● **WHAT YOU SHOULD DO**: Lines from the one containing "(91, 357) = (463, 67): red star -> none" through the last line of the data are to be repeated word for word, both ends included.

● **GIVEN DATA**:
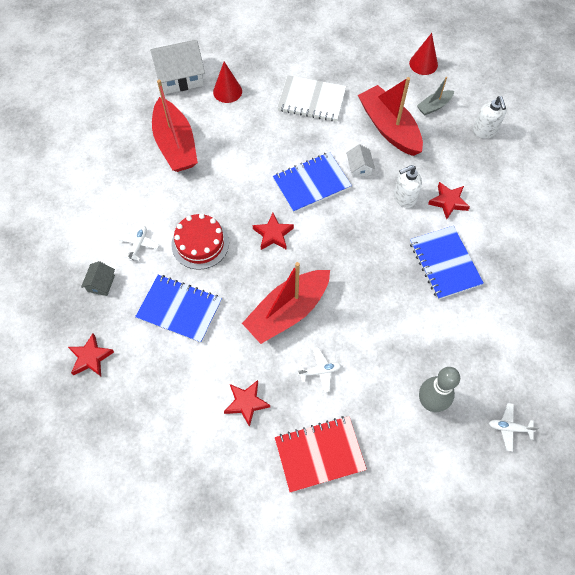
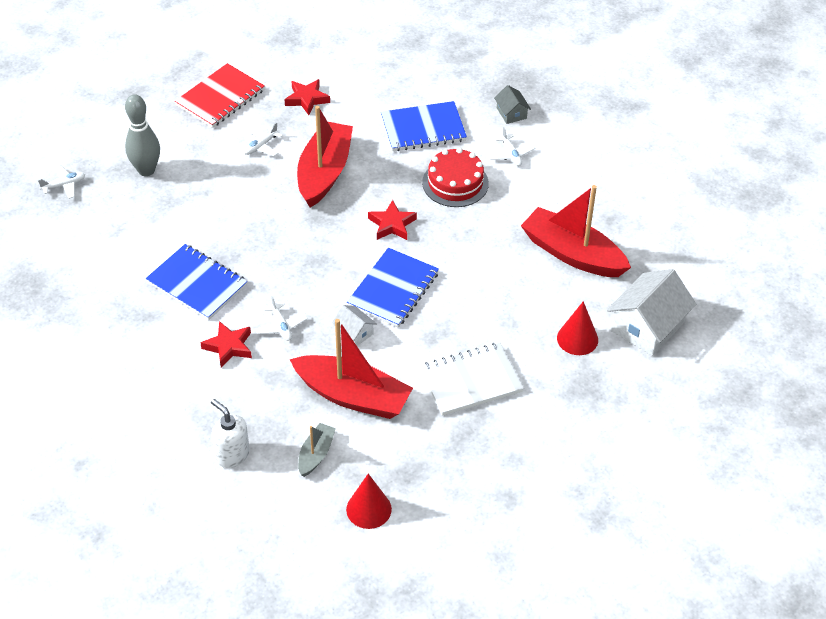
camera: 145 degrees right, 15 degrees down
(91, 357) = (463, 67): red star -> none
(404, 198) = (281, 326): white soap dispenser -> white plane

● **SOLUTION TO THE PROBLEM**:
(91, 357) = (463, 67): red star -> none
(404, 198) = (281, 326): white soap dispenser -> white plane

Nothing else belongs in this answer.